### Source material
☆ ☆ ☆
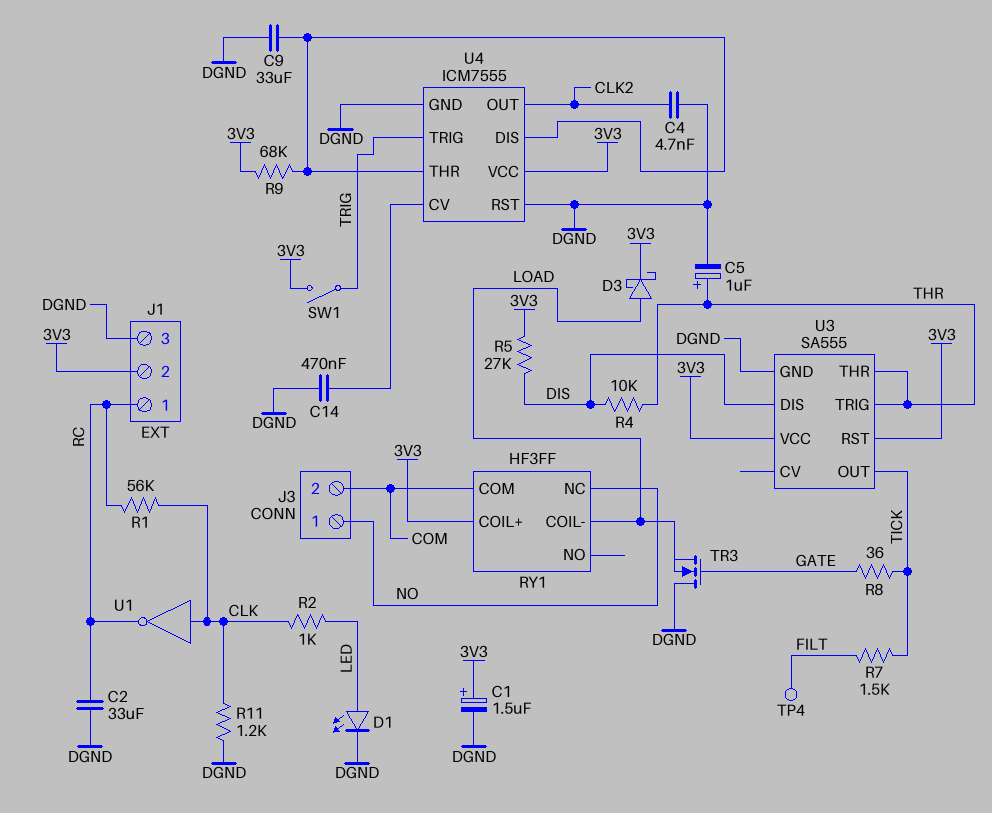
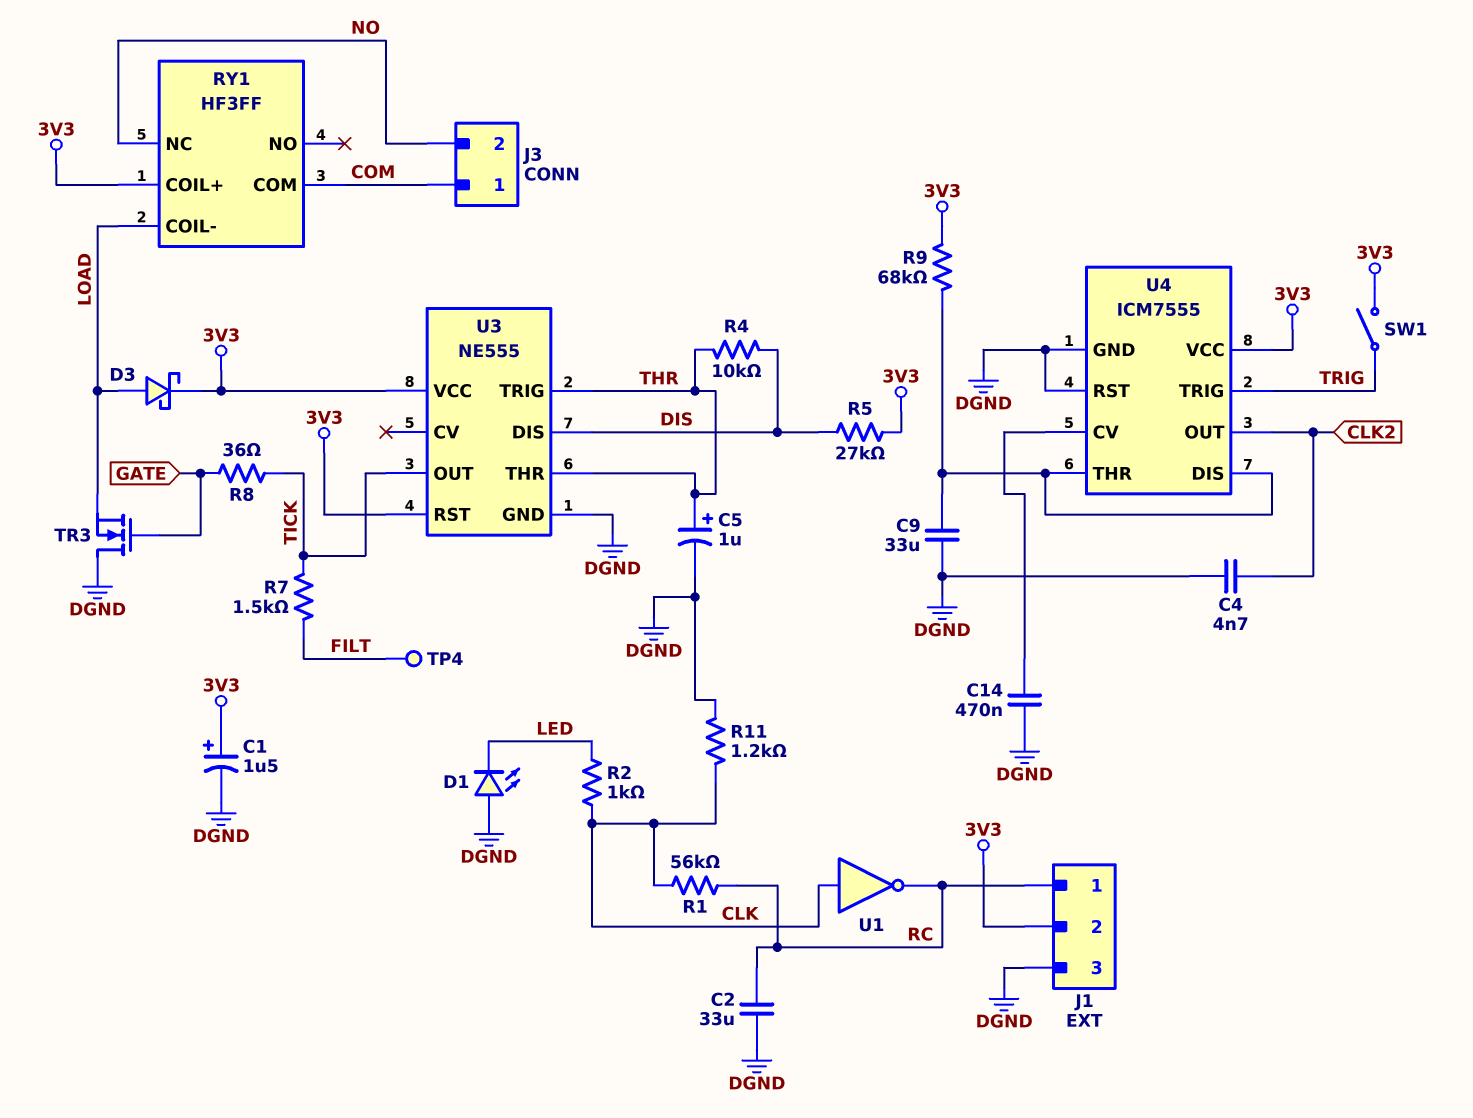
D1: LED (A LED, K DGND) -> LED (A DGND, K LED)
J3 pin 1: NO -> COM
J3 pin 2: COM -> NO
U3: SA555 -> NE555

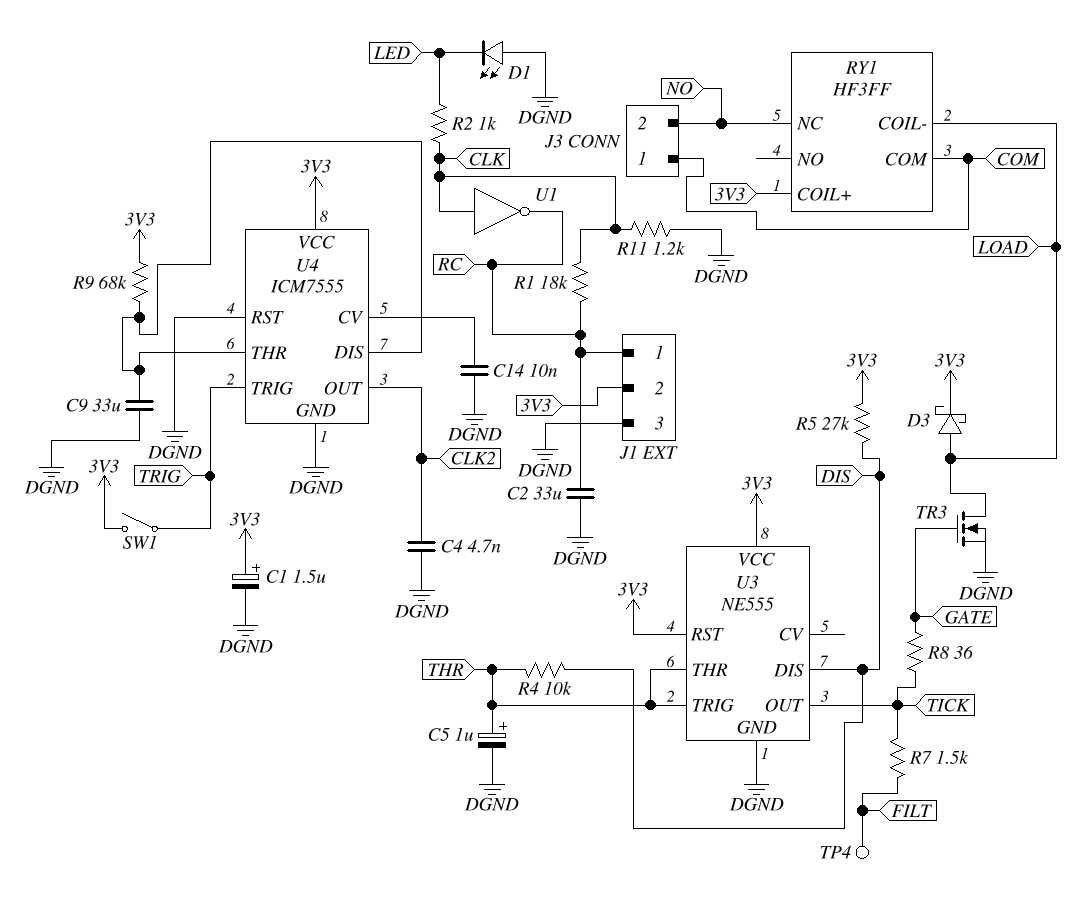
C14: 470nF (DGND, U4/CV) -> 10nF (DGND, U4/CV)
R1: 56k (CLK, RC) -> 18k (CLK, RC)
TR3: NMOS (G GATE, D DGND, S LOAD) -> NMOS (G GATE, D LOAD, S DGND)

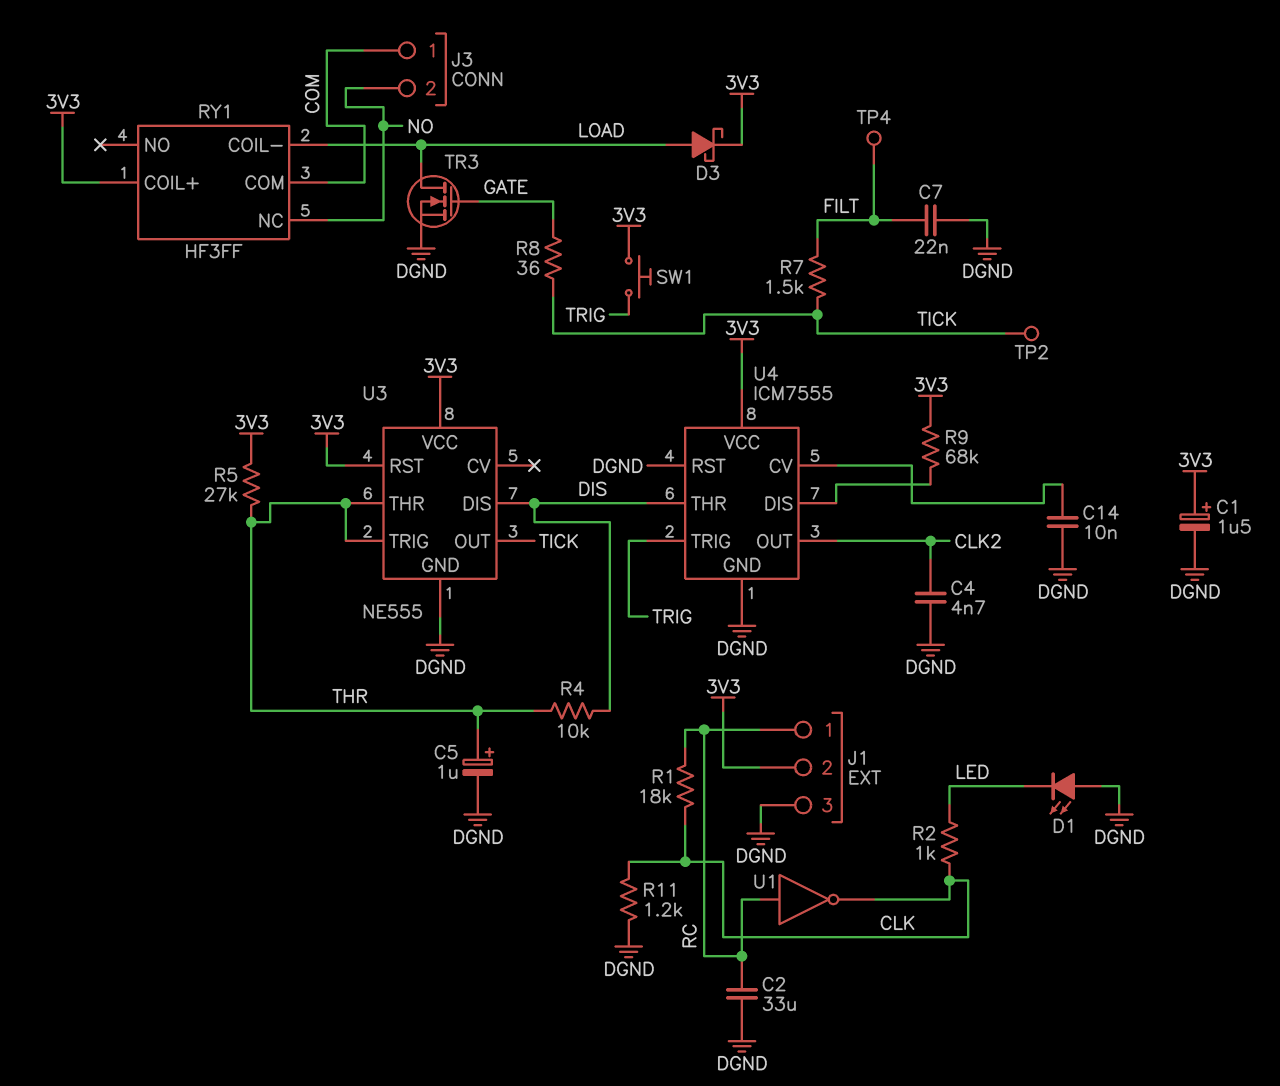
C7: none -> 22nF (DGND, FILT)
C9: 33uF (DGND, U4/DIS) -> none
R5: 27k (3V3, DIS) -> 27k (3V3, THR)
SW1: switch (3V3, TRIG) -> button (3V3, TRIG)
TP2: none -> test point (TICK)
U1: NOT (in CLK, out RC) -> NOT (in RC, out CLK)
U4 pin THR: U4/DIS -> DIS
☆ ☆ ☆
### What you will do
The required answer is the material repeated exactly, with no images in it.

### Result of the task
D1: LED (A LED, K DGND) -> LED (A DGND, K LED)
J3 pin 1: NO -> COM
J3 pin 2: COM -> NO
U3: SA555 -> NE555

C14: 470nF (DGND, U4/CV) -> 10nF (DGND, U4/CV)
R1: 56k (CLK, RC) -> 18k (CLK, RC)
TR3: NMOS (G GATE, D DGND, S LOAD) -> NMOS (G GATE, D LOAD, S DGND)

C7: none -> 22nF (DGND, FILT)
C9: 33uF (DGND, U4/DIS) -> none
R5: 27k (3V3, DIS) -> 27k (3V3, THR)
SW1: switch (3V3, TRIG) -> button (3V3, TRIG)
TP2: none -> test point (TICK)
U1: NOT (in CLK, out RC) -> NOT (in RC, out CLK)
U4 pin THR: U4/DIS -> DIS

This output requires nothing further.